Repeat the lines below exactly as they appear, but leave out the images.

Start of EXERCISE DATA

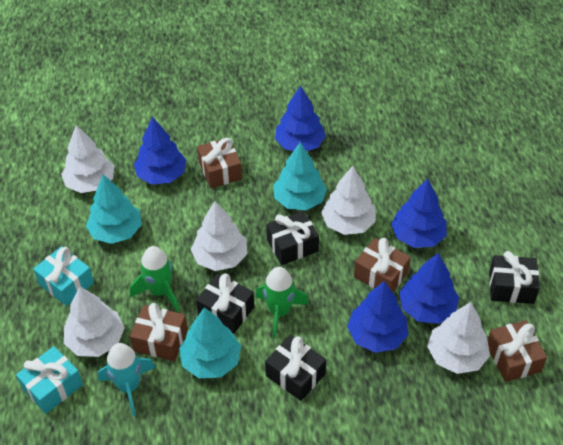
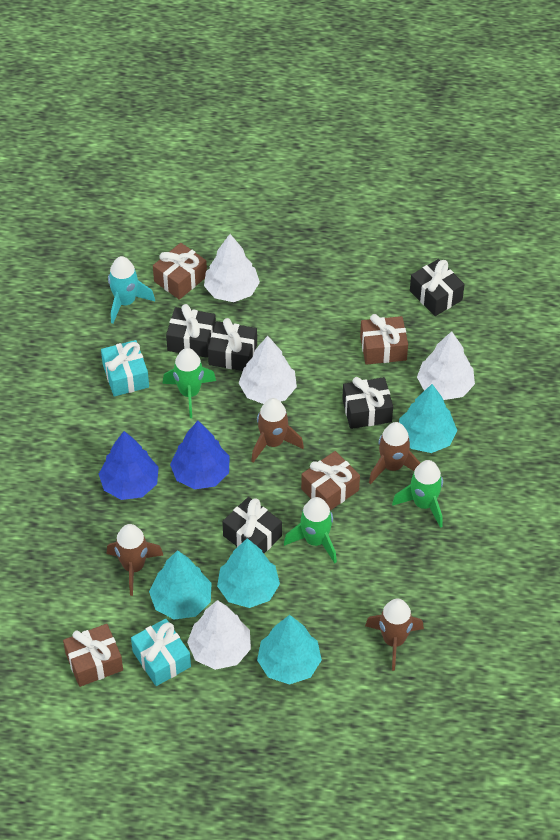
black gift: 4 -> 5
blue tree: 5 -> 2
brown rocket: 0 -> 4
green rocket: 2 -> 3
turquoise tree: 3 -> 4
white tree: 5 -> 4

End of EXERCISE DATA

**THE COMPLETED TASK:**
black gift: 4 -> 5
blue tree: 5 -> 2
brown rocket: 0 -> 4
green rocket: 2 -> 3
turquoise tree: 3 -> 4
white tree: 5 -> 4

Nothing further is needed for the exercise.